# [EXERCISE PROMPT]
The pictures stay out; all of the data is to be printed exactly.

Start of MATERIAL PROVIDED

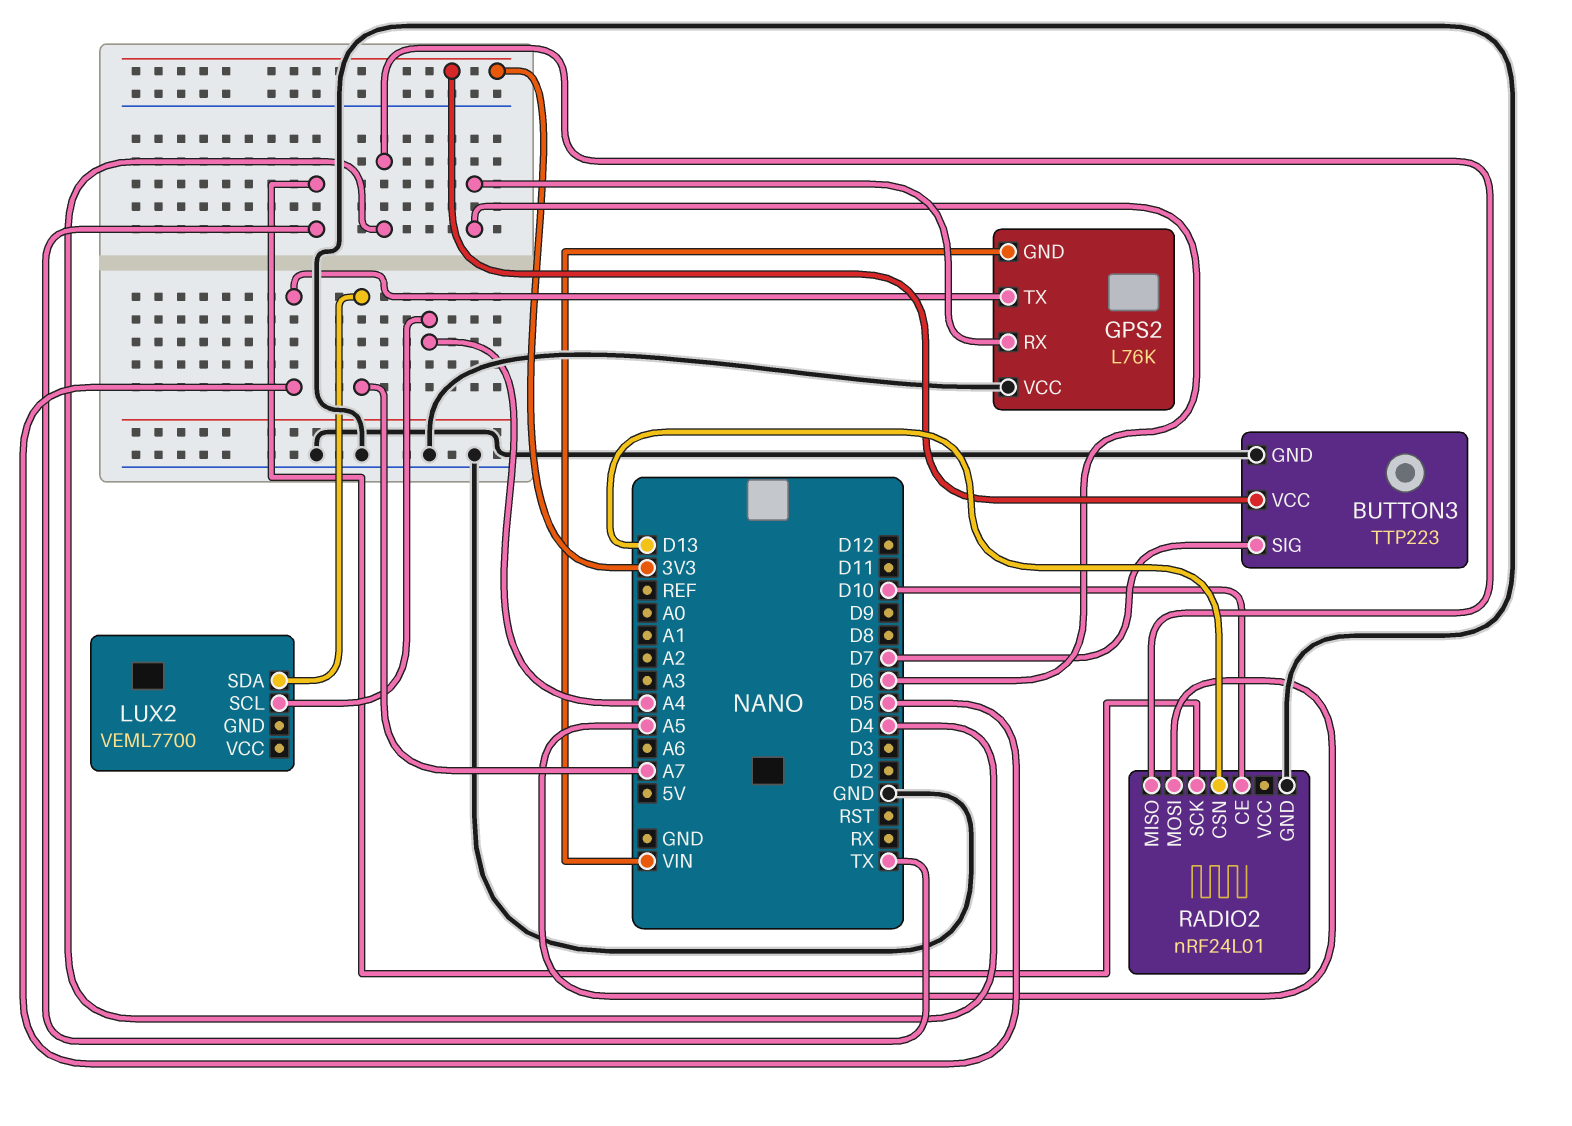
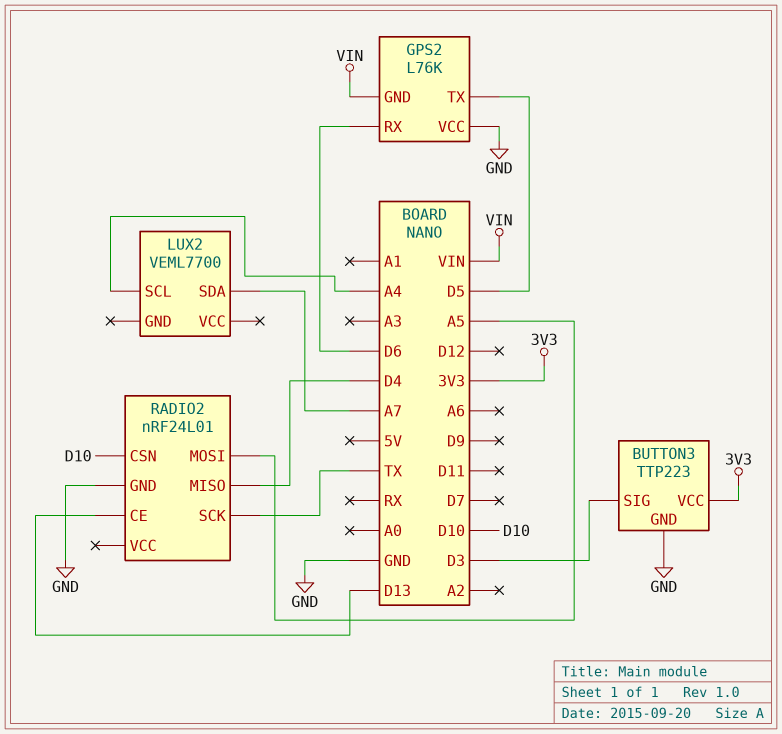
BUTTON3 pin SIG: D7 -> D3
RADIO2 pin CE: D10 -> D13
RADIO2 pin CSN: D13 -> D10

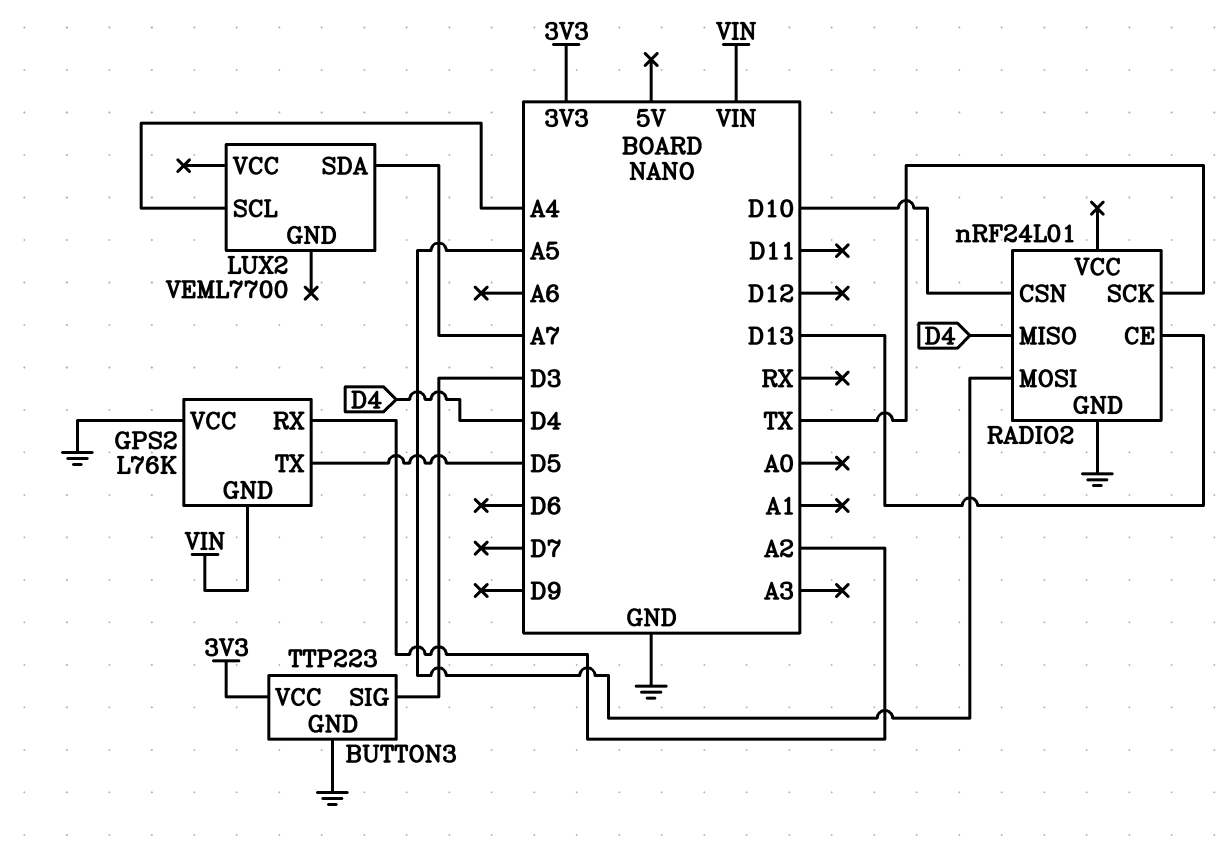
GPS2 pin RX: D6 -> A2

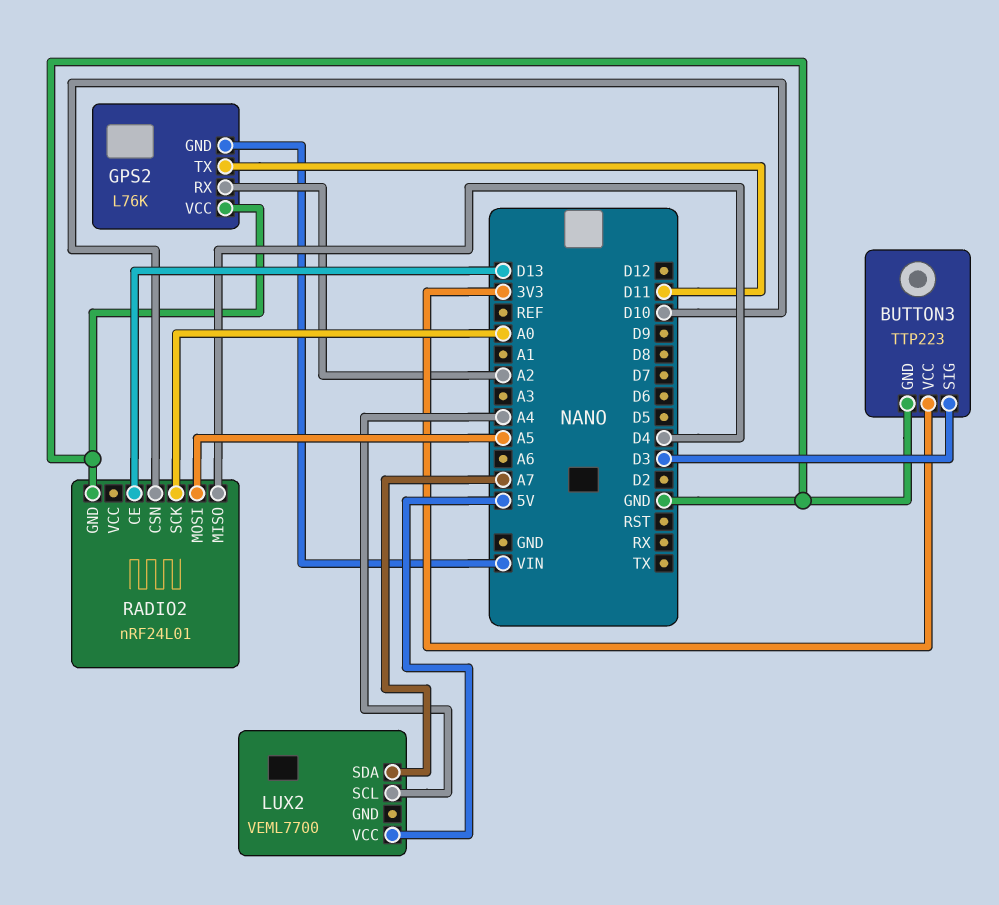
GPS2 pin TX: D5 -> D11
LUX2 pin VCC: none -> 5V
RADIO2 pin SCK: TX -> A0

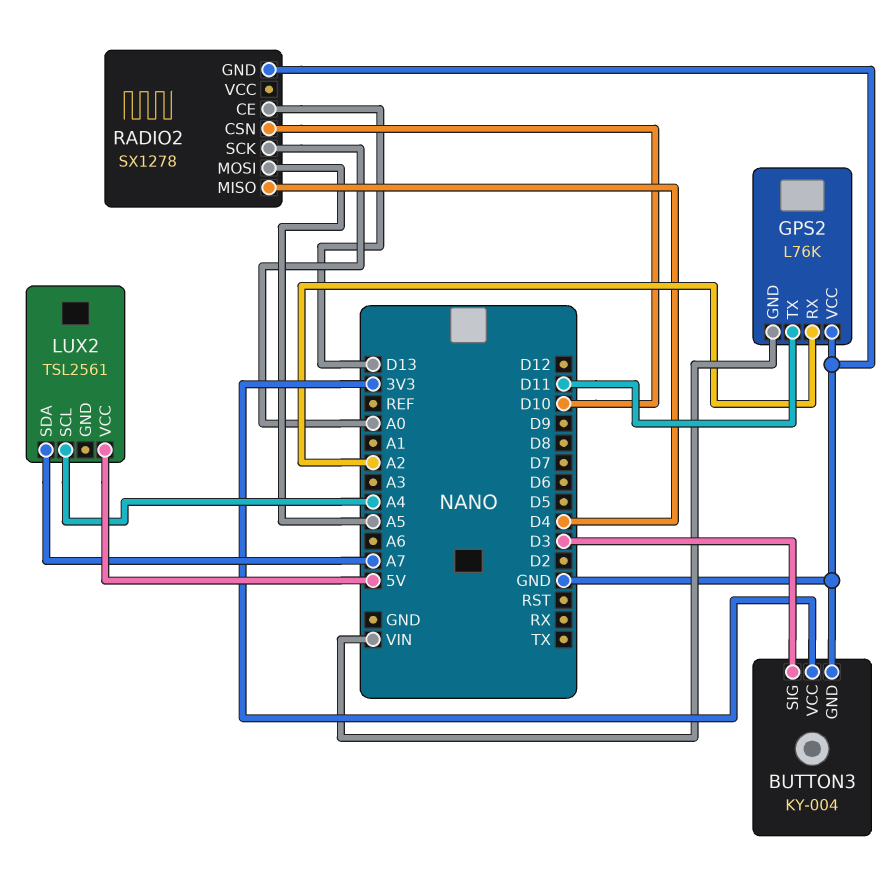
BUTTON3: TTP223 -> KY-004
LUX2: VEML7700 -> TSL2561
RADIO2: nRF24L01 -> SX1278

End of MATERIAL PROVIDED

# [ANSWER BOX]
BUTTON3 pin SIG: D7 -> D3
RADIO2 pin CE: D10 -> D13
RADIO2 pin CSN: D13 -> D10

GPS2 pin RX: D6 -> A2

GPS2 pin TX: D5 -> D11
LUX2 pin VCC: none -> 5V
RADIO2 pin SCK: TX -> A0

BUTTON3: TTP223 -> KY-004
LUX2: VEML7700 -> TSL2561
RADIO2: nRF24L01 -> SX1278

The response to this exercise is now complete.